Task prompt: Where a picture occurs in the data, omit it, and copy all remaining data exactly.

Top of Study material

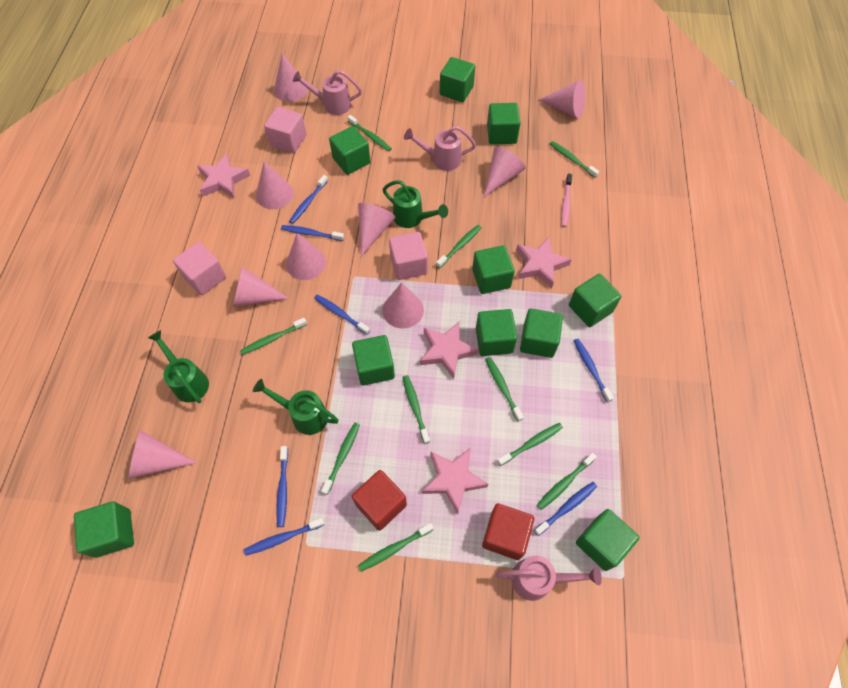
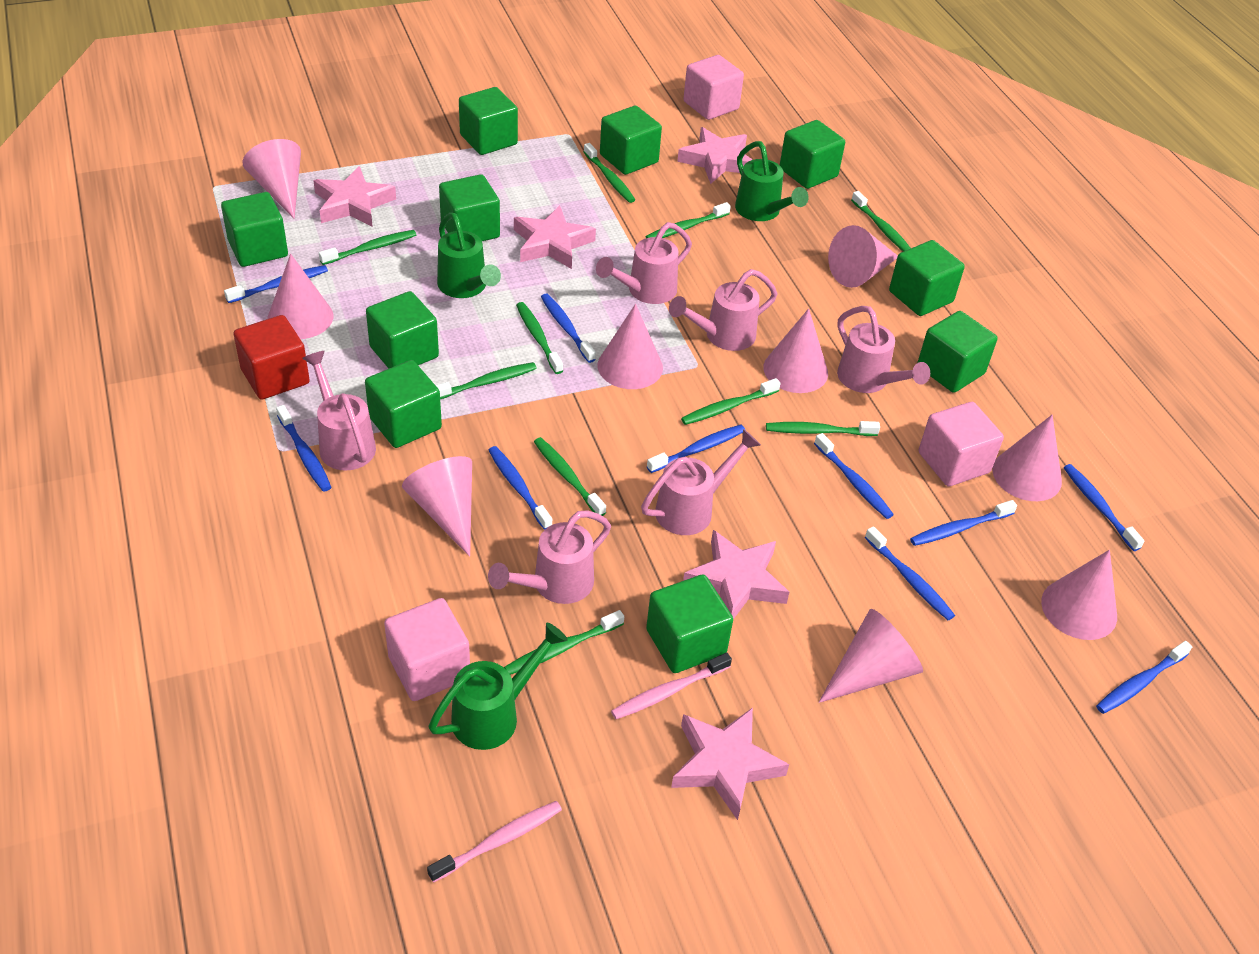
blue toothbrush: 7 -> 10
pink star: 4 -> 5
pink toothbrush: 1 -> 2
pink watering can: 3 -> 6
red cube: 2 -> 1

Bottom of Study material

Response area:
blue toothbrush: 7 -> 10
pink star: 4 -> 5
pink toothbrush: 1 -> 2
pink watering can: 3 -> 6
red cube: 2 -> 1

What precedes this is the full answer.